**Description of the task**: Beginning at the line containing "tan round brick D4", restate each line of the listing below word for word until the last one has been given.

**Data provided**:
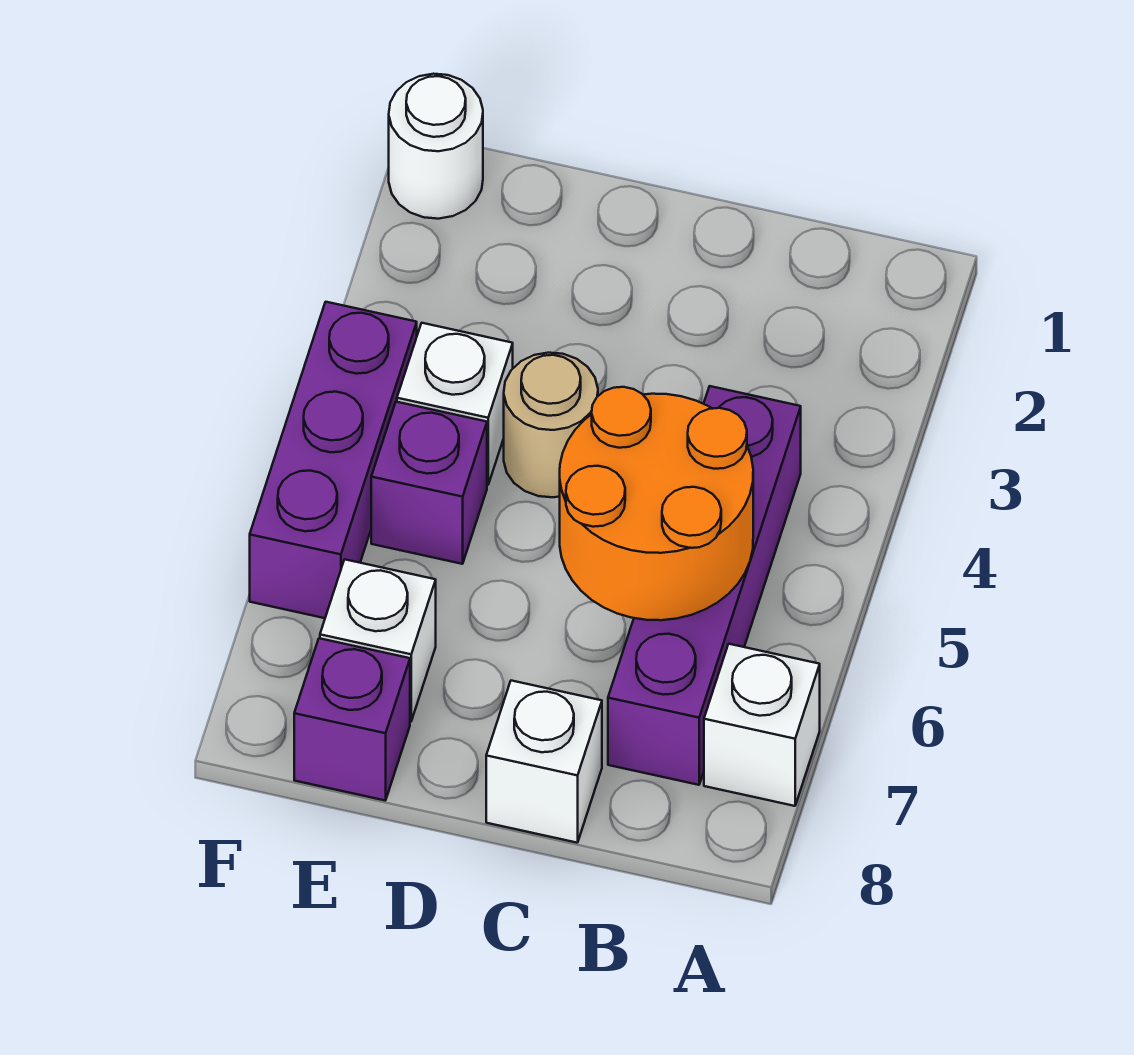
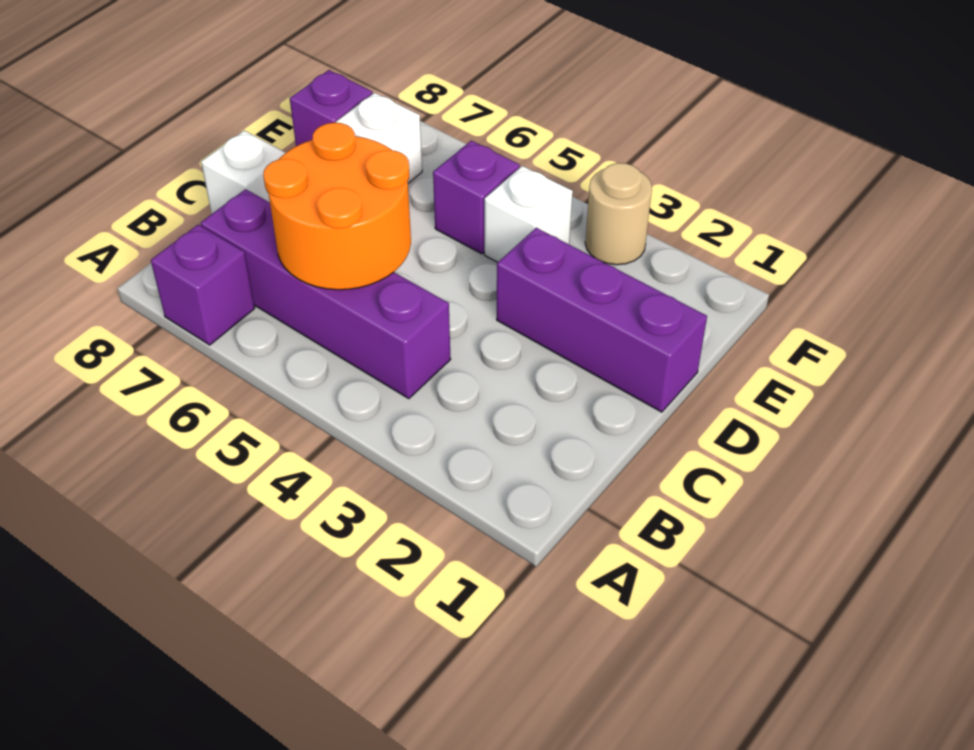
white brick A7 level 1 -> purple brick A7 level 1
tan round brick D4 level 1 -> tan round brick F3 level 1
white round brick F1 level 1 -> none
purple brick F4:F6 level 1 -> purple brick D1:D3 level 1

**Output for this exercise**:
tan round brick D4 level 1 -> tan round brick F3 level 1
white round brick F1 level 1 -> none
purple brick F4:F6 level 1 -> purple brick D1:D3 level 1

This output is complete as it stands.